**DATASET CONTENT:**
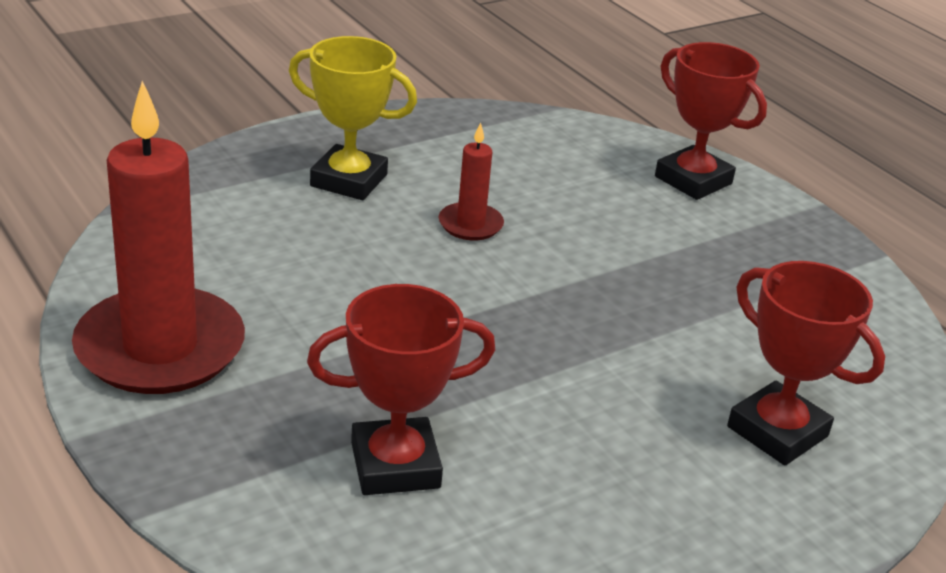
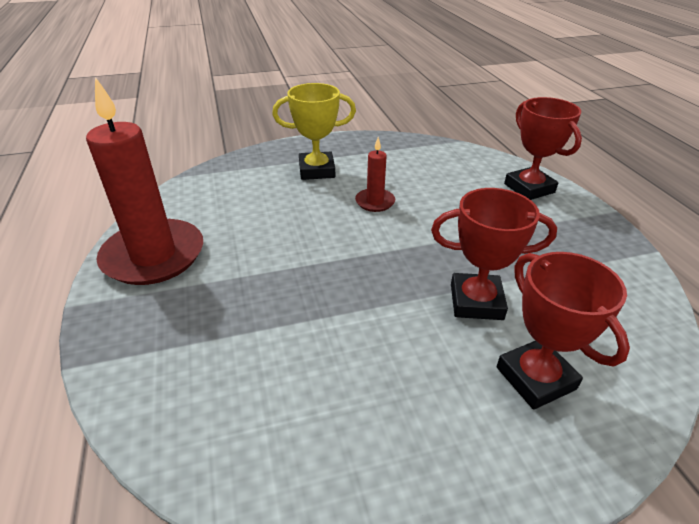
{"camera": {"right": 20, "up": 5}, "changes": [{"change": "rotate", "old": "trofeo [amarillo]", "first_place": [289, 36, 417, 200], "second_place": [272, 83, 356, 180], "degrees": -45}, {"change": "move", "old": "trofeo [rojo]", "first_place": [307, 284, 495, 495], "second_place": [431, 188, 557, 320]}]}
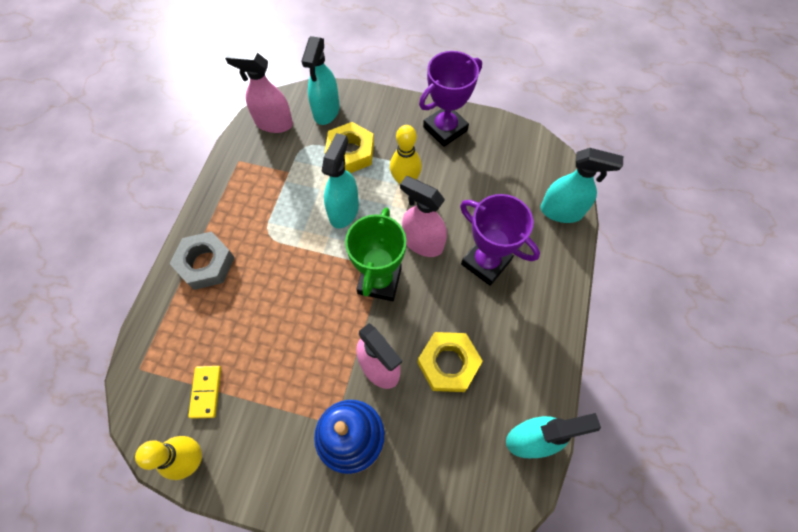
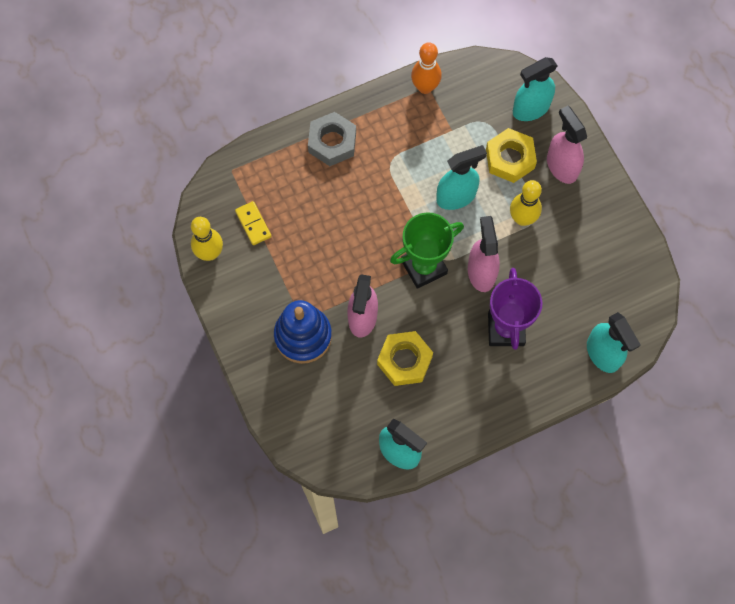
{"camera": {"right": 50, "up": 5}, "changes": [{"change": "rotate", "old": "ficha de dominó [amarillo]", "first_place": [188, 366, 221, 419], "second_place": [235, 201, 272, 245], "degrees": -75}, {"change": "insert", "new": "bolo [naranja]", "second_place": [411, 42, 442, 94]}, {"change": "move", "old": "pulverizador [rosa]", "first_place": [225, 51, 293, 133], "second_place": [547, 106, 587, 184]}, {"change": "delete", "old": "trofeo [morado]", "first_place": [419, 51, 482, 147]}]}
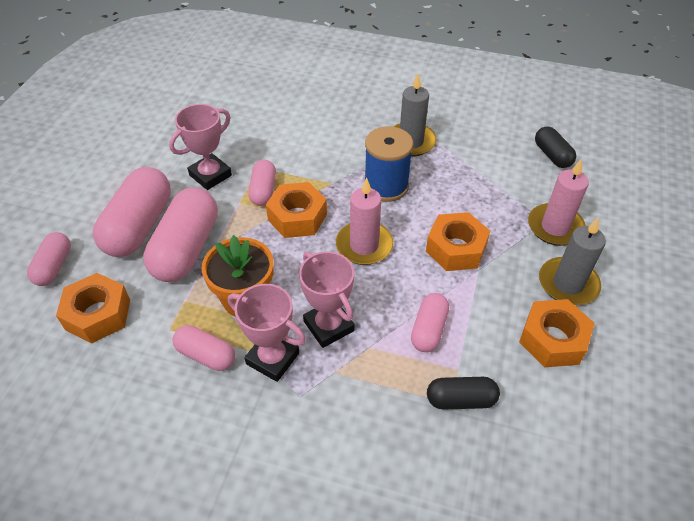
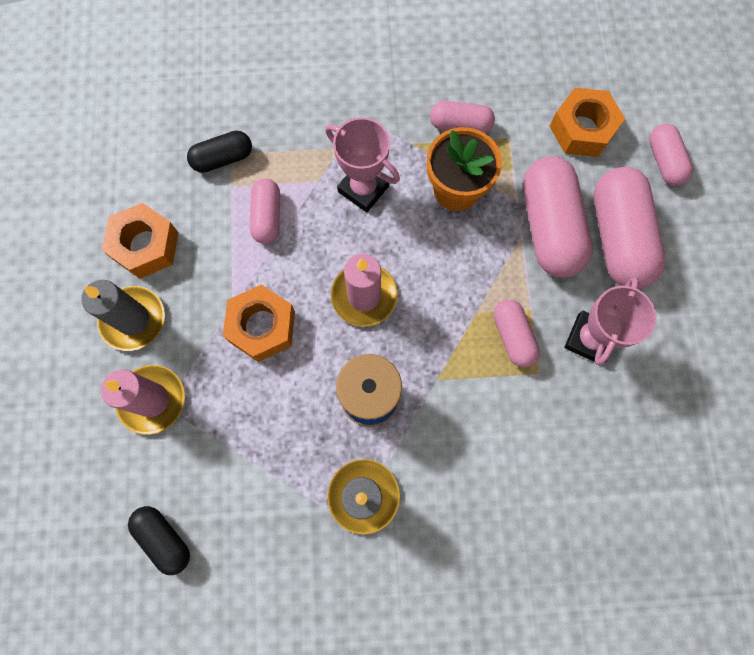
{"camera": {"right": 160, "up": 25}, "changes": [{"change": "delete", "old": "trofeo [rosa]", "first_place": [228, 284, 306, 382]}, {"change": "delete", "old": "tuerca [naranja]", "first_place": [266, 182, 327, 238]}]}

**WHAT YOU HAVE TO DO:**
Please report the number of lines in the listing that include "degrees", and add nothing to it.

**SOLUTION FOR THIS TASK:**
2